• _Exercise directions_:
Copy out and return the lines from the one holding "Hantel/rot (no. 2 from left)" to the end of the listing below, both included, omitting the pictures.

• _Dataset content_:
+ + + + + + +

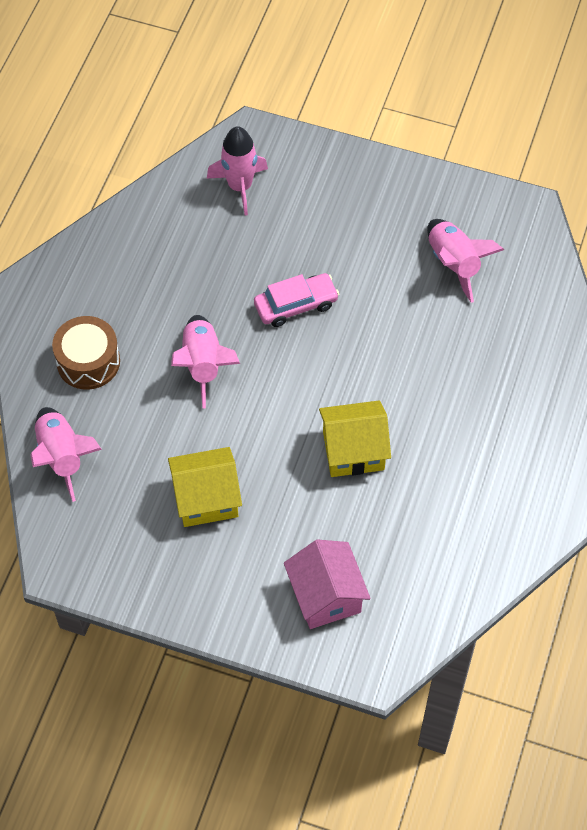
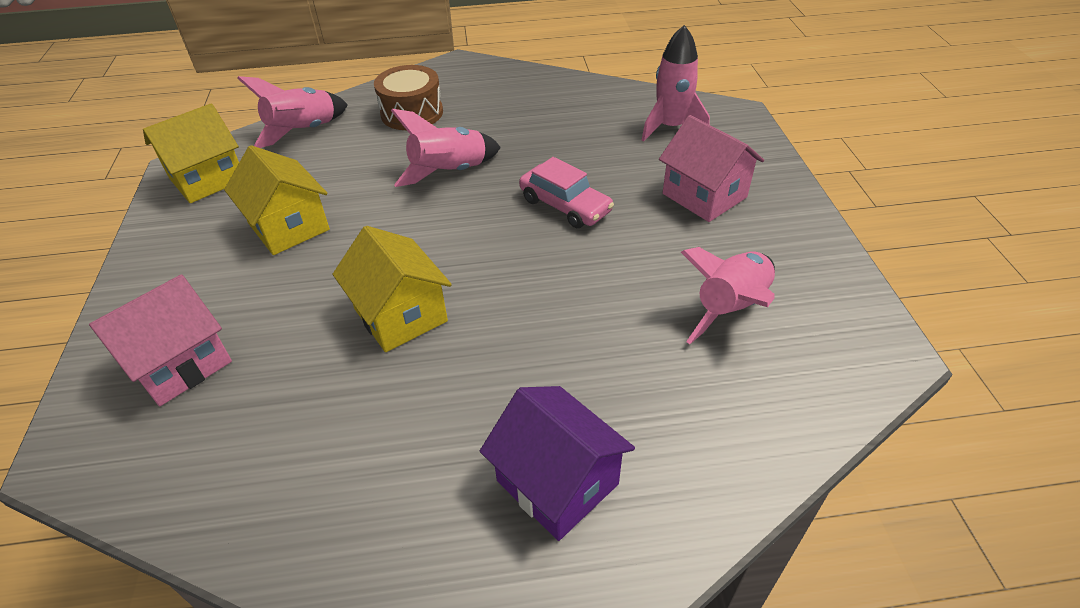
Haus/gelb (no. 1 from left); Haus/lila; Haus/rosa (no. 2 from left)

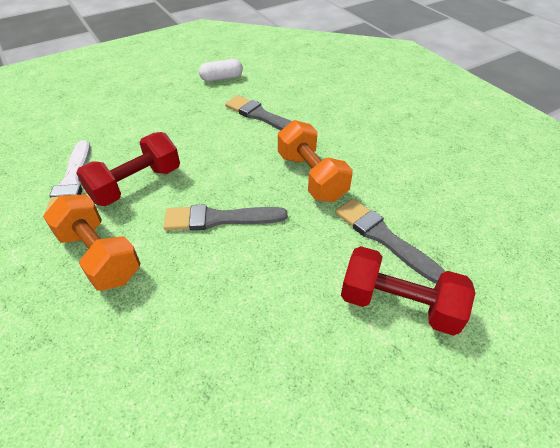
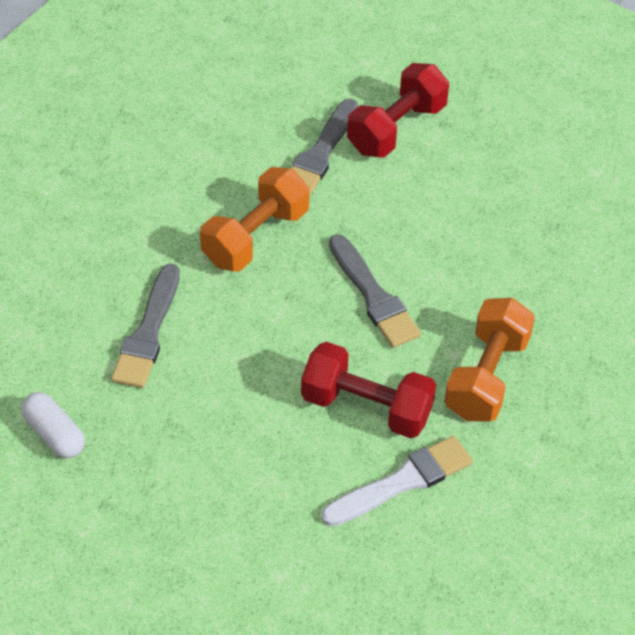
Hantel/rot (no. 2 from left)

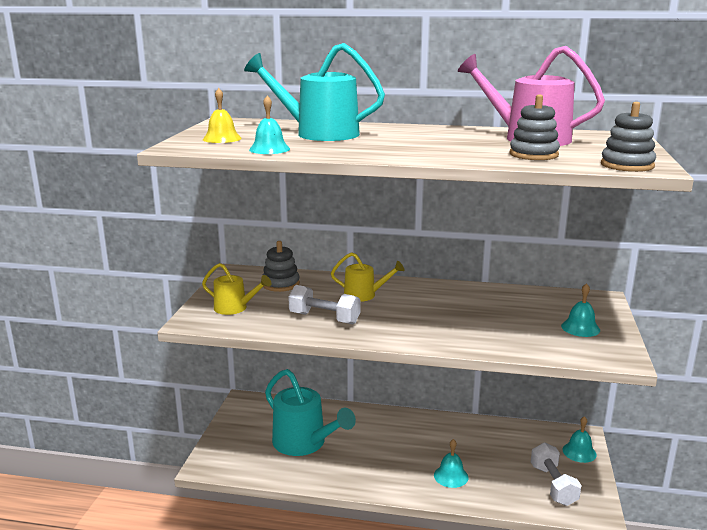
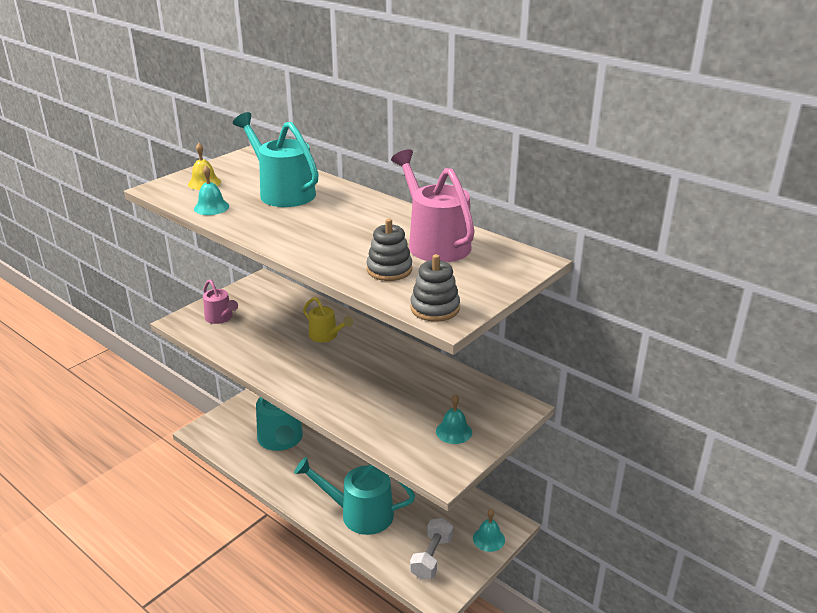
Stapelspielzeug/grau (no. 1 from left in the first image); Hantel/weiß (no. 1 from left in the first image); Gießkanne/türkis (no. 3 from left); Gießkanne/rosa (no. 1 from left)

+ + + + + + +

• _The completed task_:
Hantel/rot (no. 2 from left)

Stapelspielzeug/grau (no. 1 from left in the first image); Hantel/weiß (no. 1 from left in the first image); Gießkanne/türkis (no. 3 from left); Gießkanne/rosa (no. 1 from left)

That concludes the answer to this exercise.